• _Work to complete_
If a line in the entries contains the string "cube", include that line in your answer.
────
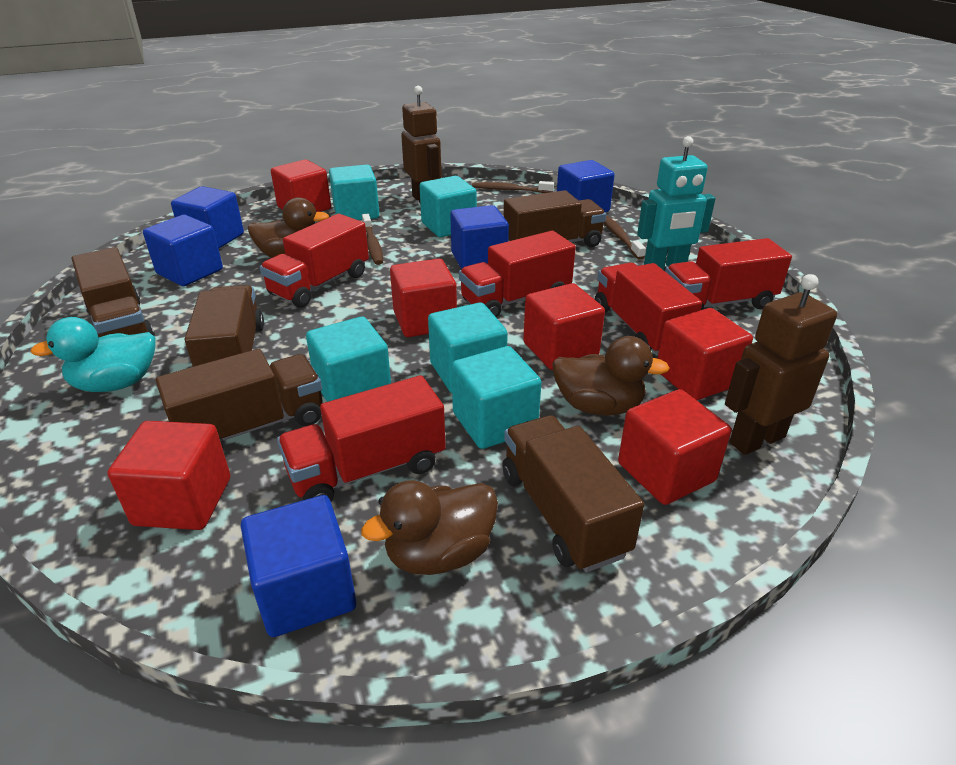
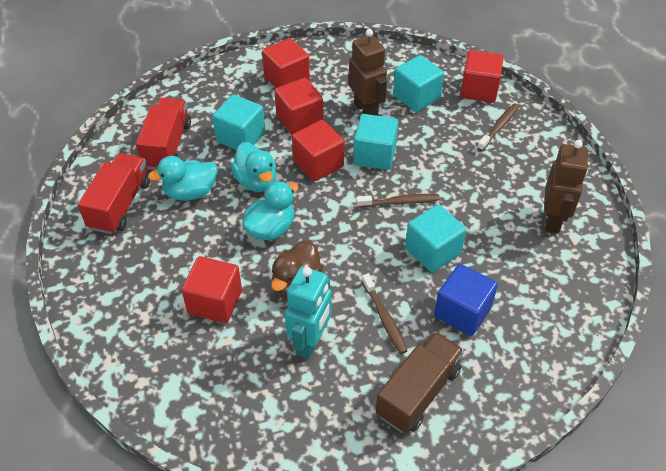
blue cube: 5 -> 1
brown duck: 3 -> 1
brown truck: 5 -> 1
red cube: 6 -> 5
red truck: 5 -> 2
turquoise cube: 5 -> 4
turquoise duck: 1 -> 3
────
• _Task solution_
blue cube: 5 -> 1
red cube: 6 -> 5
turquoise cube: 5 -> 4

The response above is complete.